■ **Revision tracking records**
────────────────────────────────────────

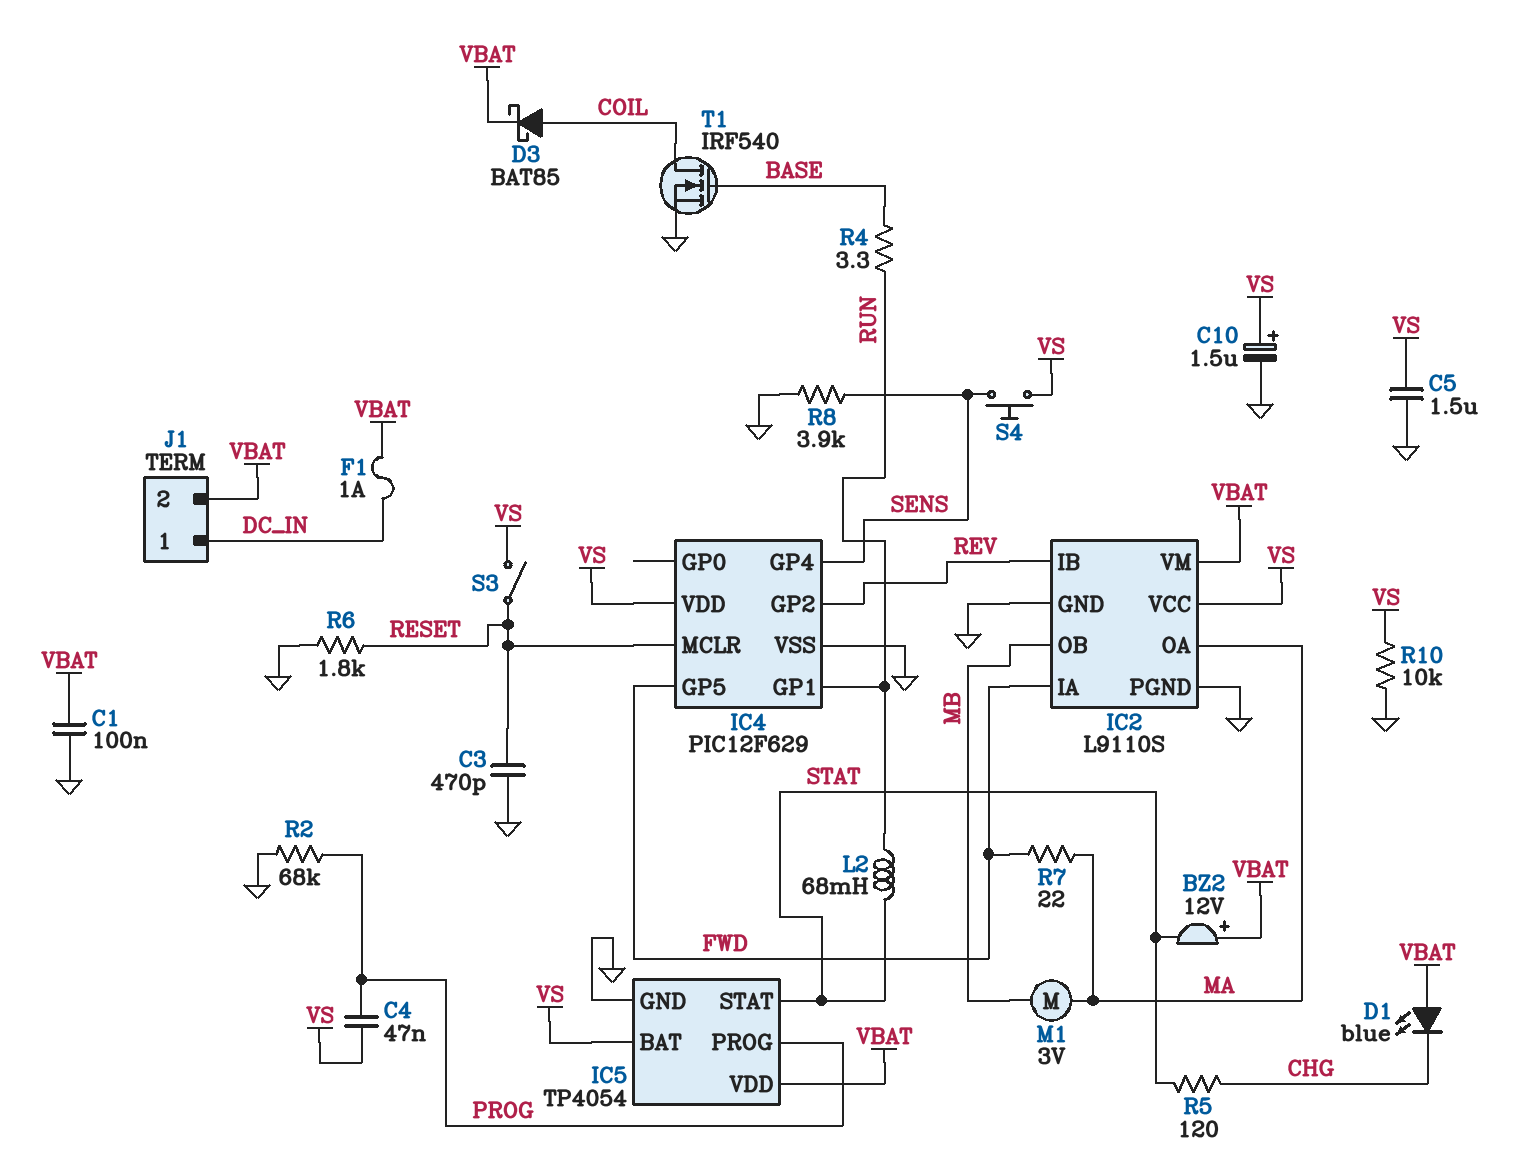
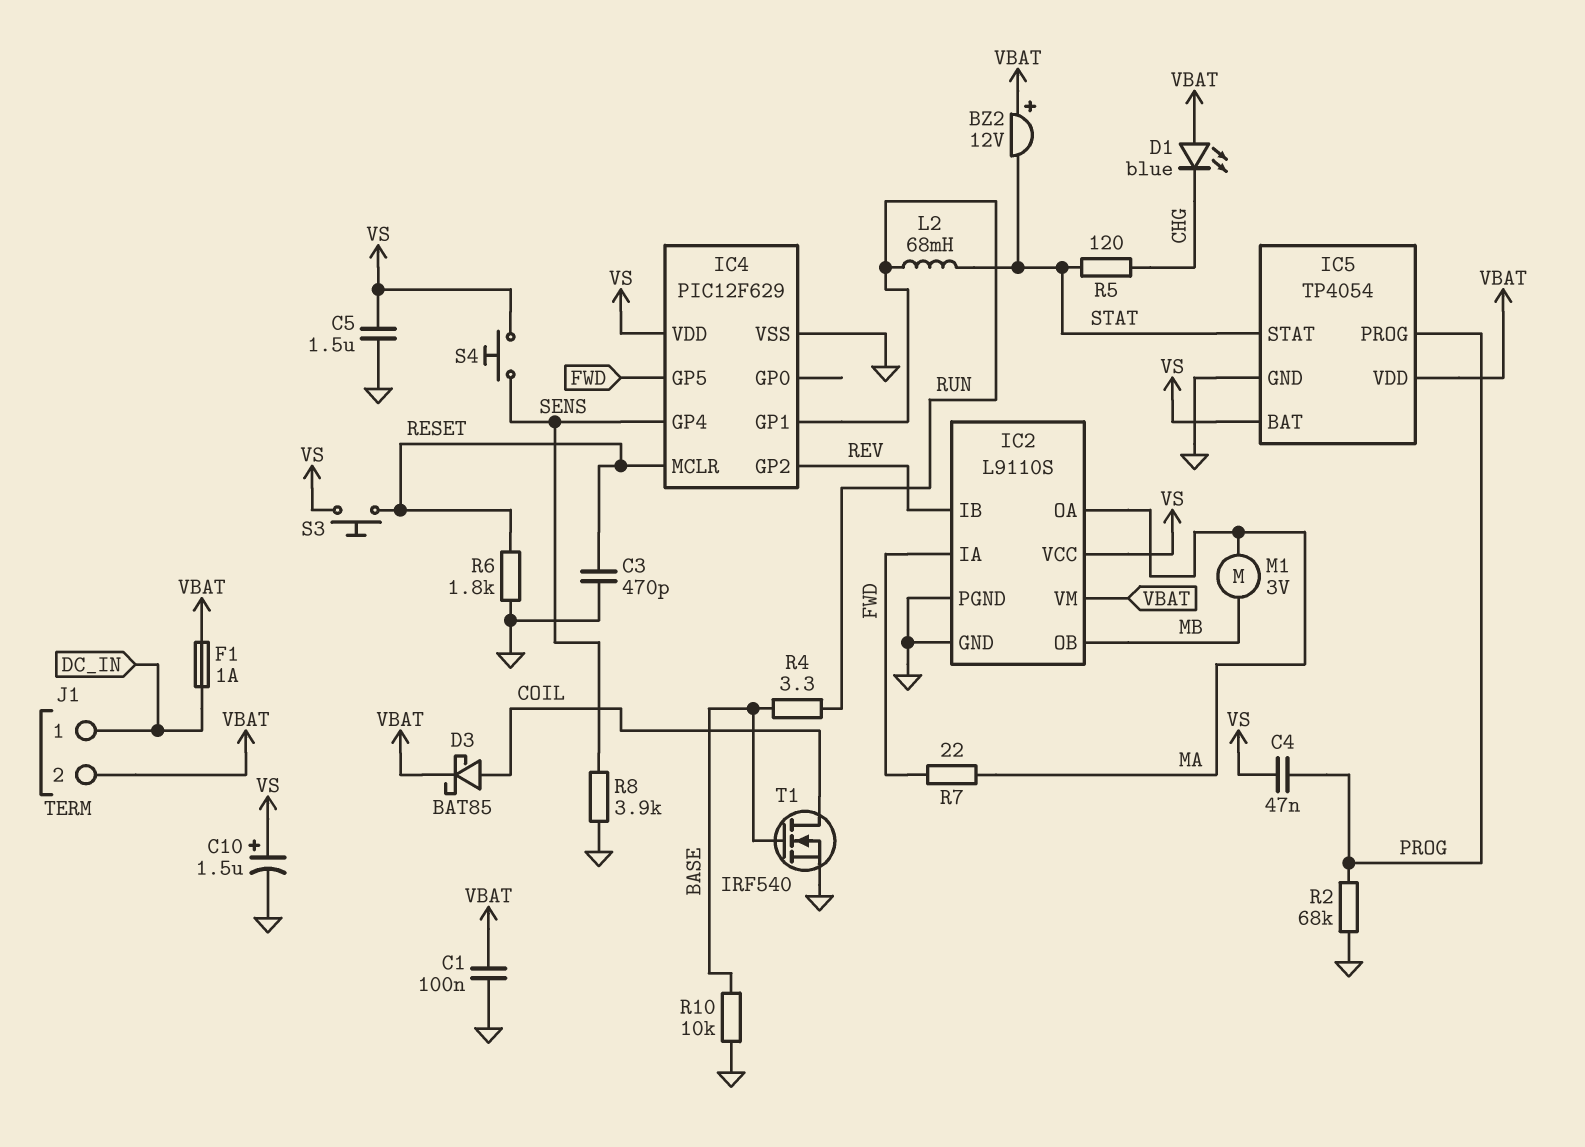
R10: 10k (GND, VS) -> 10k (BASE, GND)
S3: switch (RESET, VS) -> button (RESET, VS)

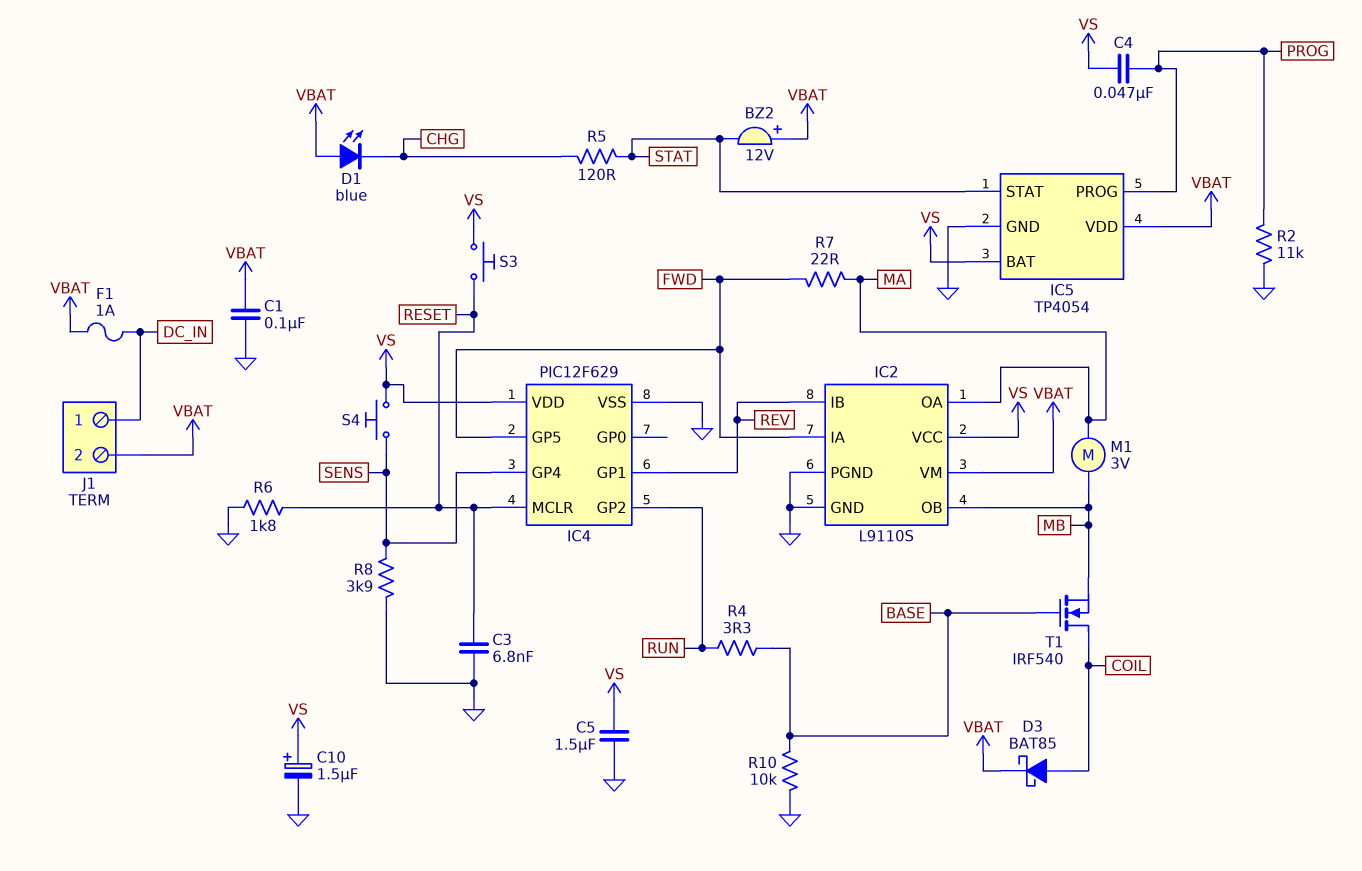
C3: 470pF (GND, RESET) -> 6.8nF (GND, RESET)
IC4 pin GP1: RUN -> REV
IC4 pin GP2: REV -> RUN
L2: 68mH (RUN, STAT) -> none
R2: 68k (GND, PROG) -> 11k (GND, PROG)
T1: NMOS IRF540 (G BASE, D COIL, S GND) -> NMOS IRF540 (G BASE, D COIL, S MB)

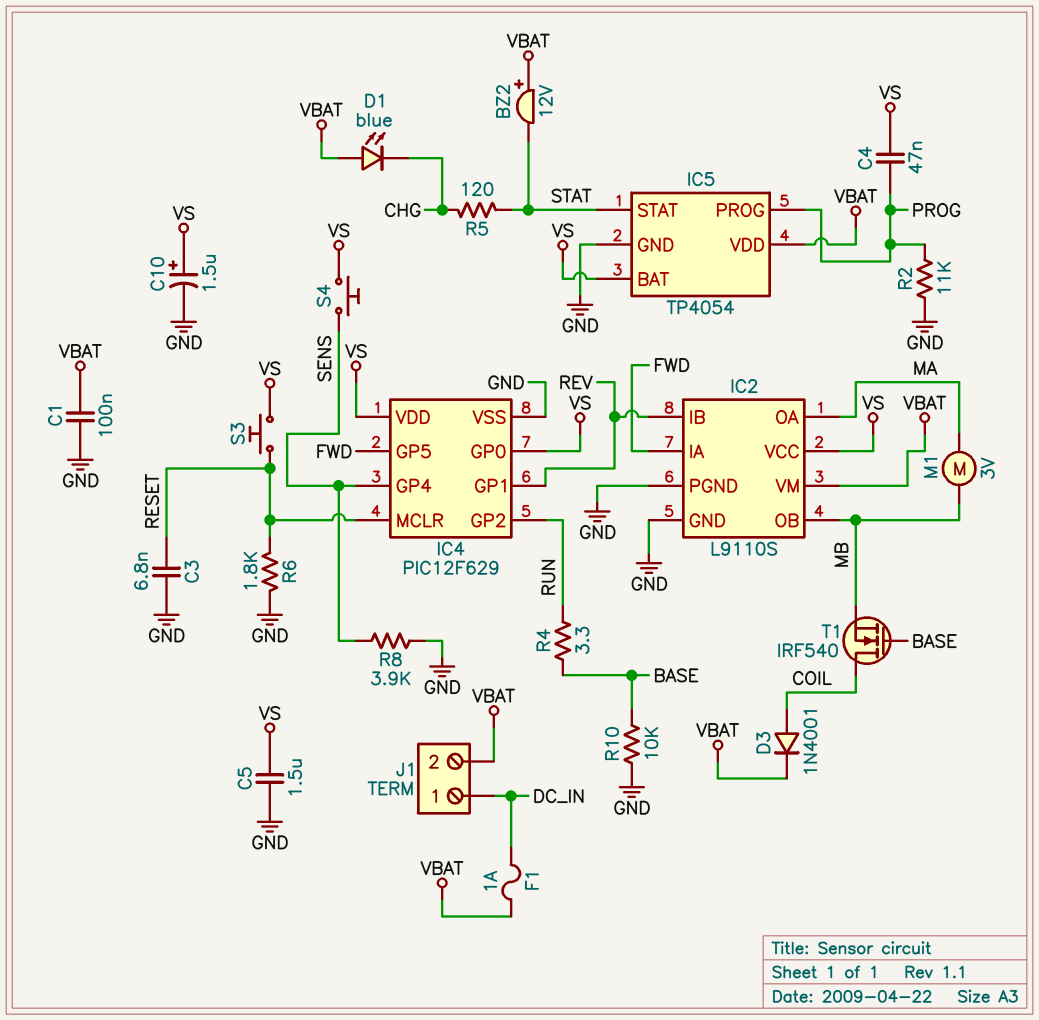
D3: schottky BAT85 (A COIL, K VBAT) -> diode 1N4001 (A COIL, K VBAT)
IC4 pin GP0: none -> VS
R7: 22 (FWD, MA) -> none

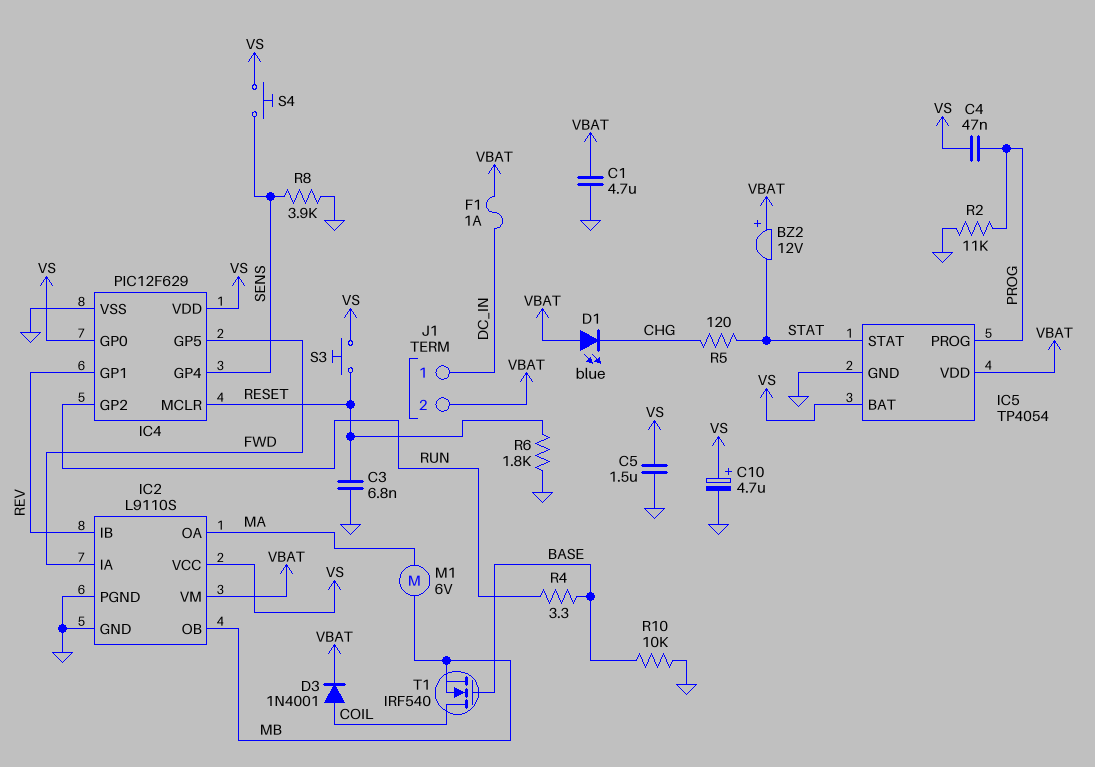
C1: 100nF (GND, VBAT) -> 4.7uF (GND, VBAT)
C10: 1.5uF (plus VS, minus GND) -> 4.7uF (plus VS, minus GND)
M1: motor 3V (MA, MB) -> motor 6V (MA, MB)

────────────────────────────────────────

■ **Directions**
Copy the lines above between the one holding "IC4 pin GP1: RUN -> REV" and the one holding "D3: schottky BAT85", inclusive. Drop the pictures.

■ **Written answer**
IC4 pin GP1: RUN -> REV
IC4 pin GP2: REV -> RUN
L2: 68mH (RUN, STAT) -> none
R2: 68k (GND, PROG) -> 11k (GND, PROG)
T1: NMOS IRF540 (G BASE, D COIL, S GND) -> NMOS IRF540 (G BASE, D COIL, S MB)

D3: schottky BAT85 (A COIL, K VBAT) -> diode 1N4001 (A COIL, K VBAT)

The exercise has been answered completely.